# Problem requirements:
Could you please return each line of the data that has the word "grey"?

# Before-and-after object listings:
┄┄┄┄┄┄┄┄┄┄
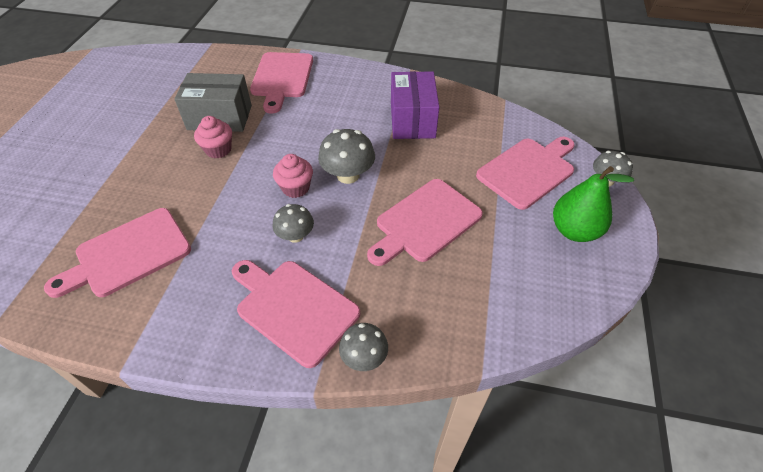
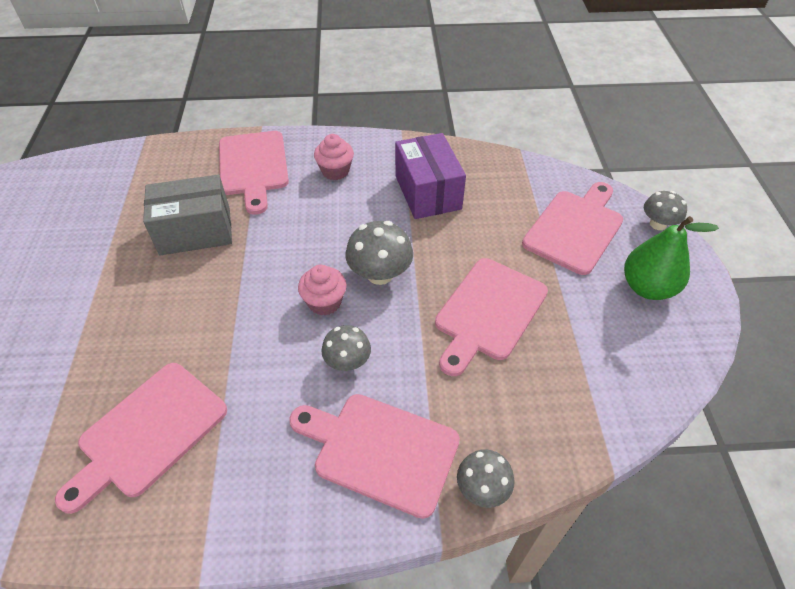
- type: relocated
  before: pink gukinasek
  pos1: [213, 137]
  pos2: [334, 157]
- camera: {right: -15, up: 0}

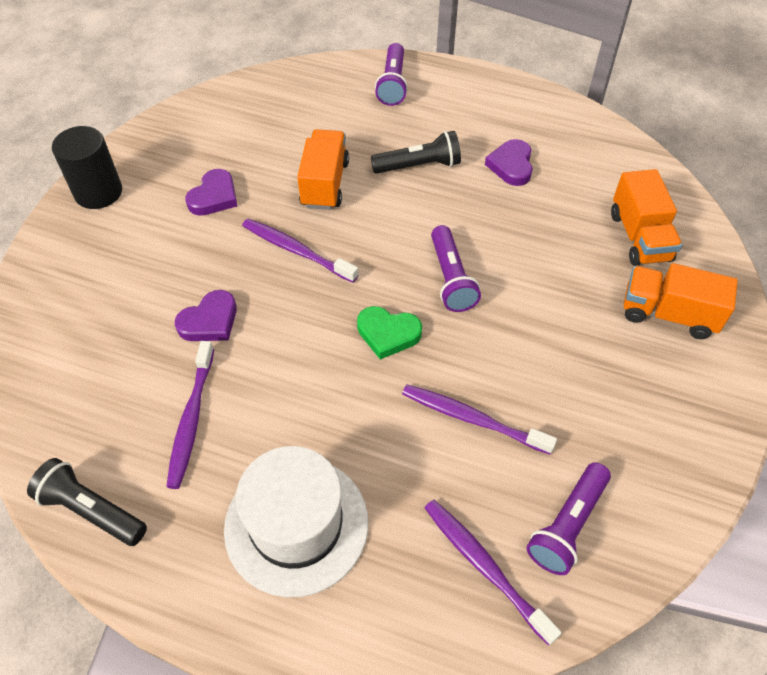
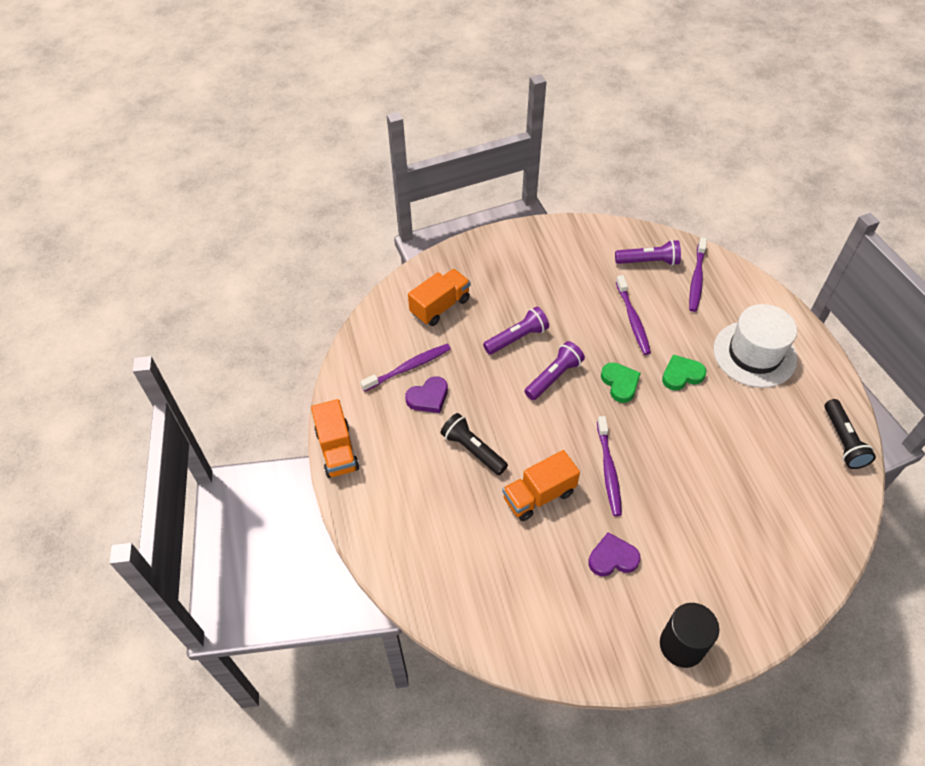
- type: relocated
  before: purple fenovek
  pos1: [391, 74]
  pos2: [516, 330]
- type: relocated
  before: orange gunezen
  pos1: [681, 301]
  pos2: [335, 438]
- type: missing
  before: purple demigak
  pos1: [206, 315]
- type: relocated
  before: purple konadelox
  pos1: [190, 415]
  pos2: [405, 368]
- type: appeared
  after: green demigak
  pos2: [684, 372]
- camera: {right: -125, up: 0}

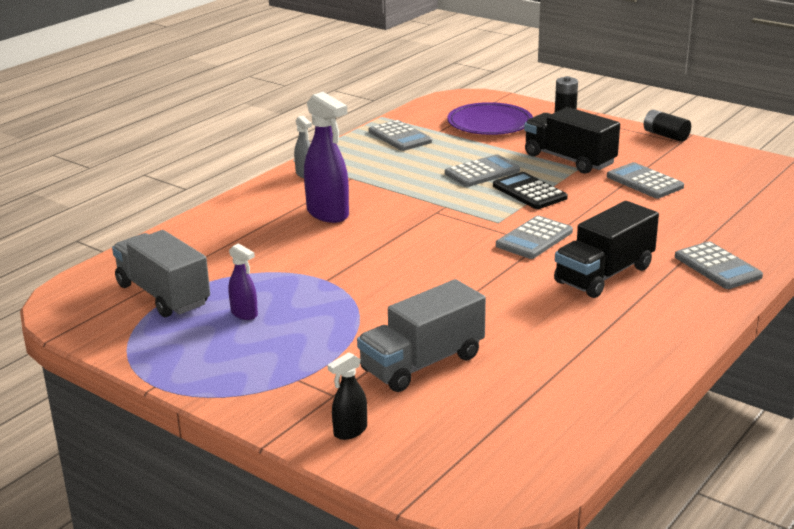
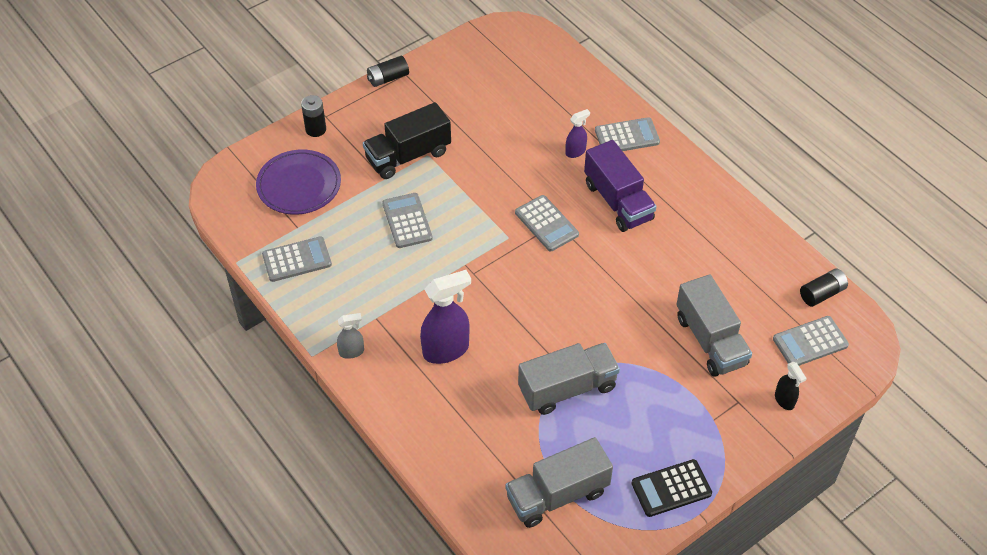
- type: relocated
  before: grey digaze
  pos1: [645, 180]
  pos2: [811, 341]
- type: relocated
  before: black digaze
  pos1: [530, 190]
  pos2: [671, 488]
- type: colour
  before: black gunezen
  after: purple gunezen
  pos1: [606, 249]
  pos2: [620, 186]
- type: relocated
  before: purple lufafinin
  pos1: [243, 281]
  pos2: [577, 133]
- type: appeared
  after: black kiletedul
  pos2: [824, 287]
- type: appeared
  after: grey gunezen
  pos2: [569, 379]
- camera: {right: -75, up: 25}

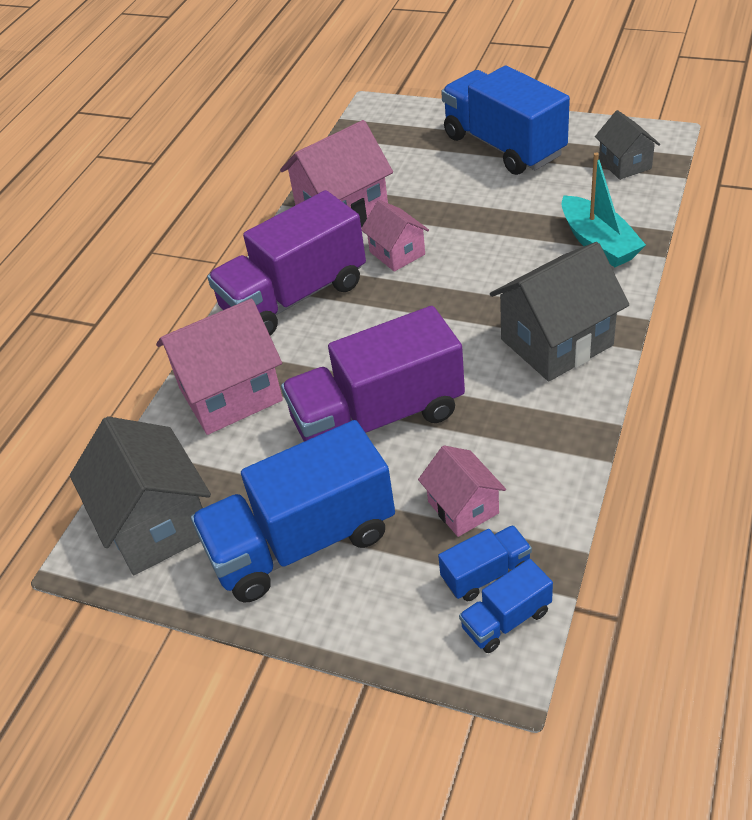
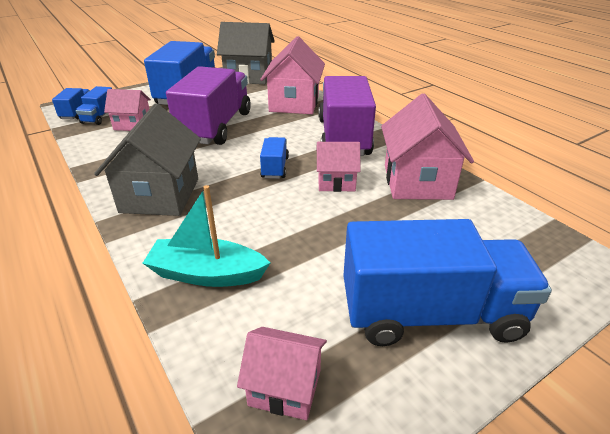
- type: colour
  before: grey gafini
  after: pink gafini
  pos1: [627, 145]
  pos2: [282, 373]
- type: appeared
  after: blue gunezen
  pos2: [274, 158]
- camera: {right: 120, up: -10}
┄┄┄┄┄┄┄┄┄┄
# Output for this task:
  before: grey digaze
  after: grey gunezen
  before: grey gafini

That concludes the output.